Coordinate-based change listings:
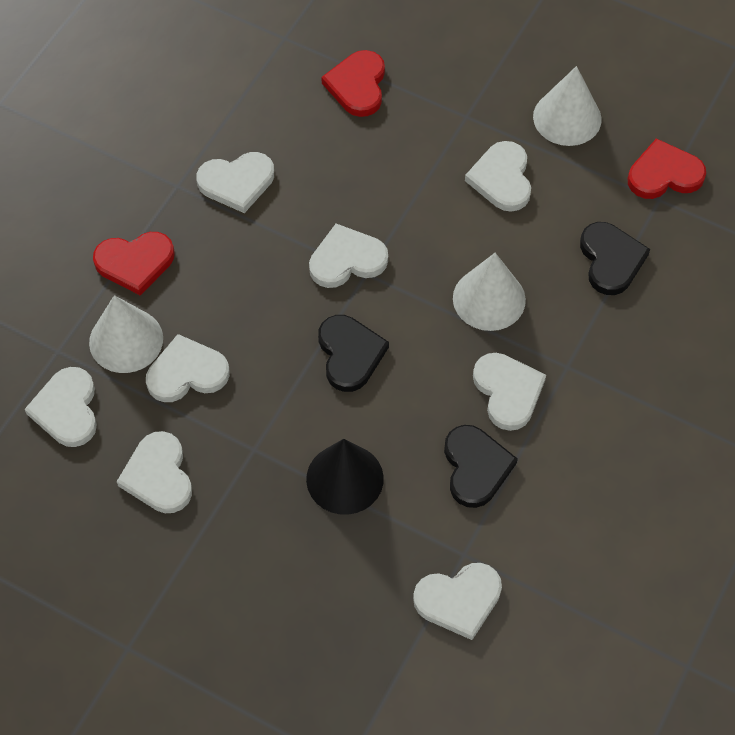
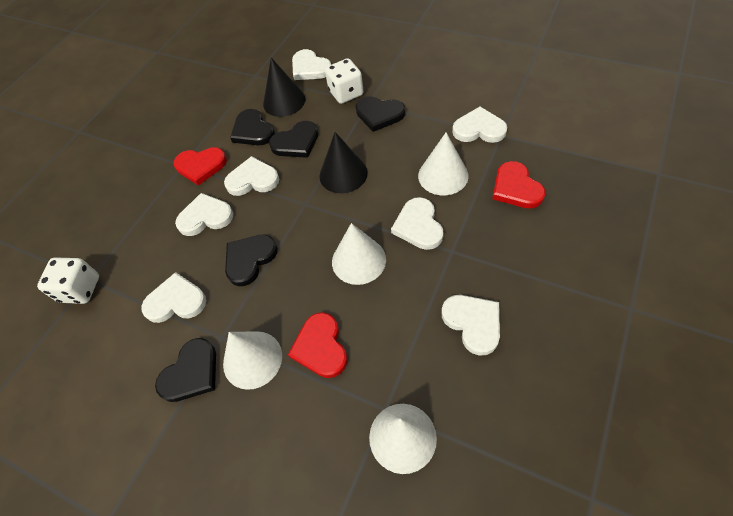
black cone: 1 -> 2
black heart: 3 -> 5
white cone: 3 -> 4
white dice: 0 -> 2
white heart: 8 -> 7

[Problem description] Every entry above is to be copied verbatim, with the pictures removed.

[Exercise solution]
black cone: 1 -> 2
black heart: 3 -> 5
white cone: 3 -> 4
white dice: 0 -> 2
white heart: 8 -> 7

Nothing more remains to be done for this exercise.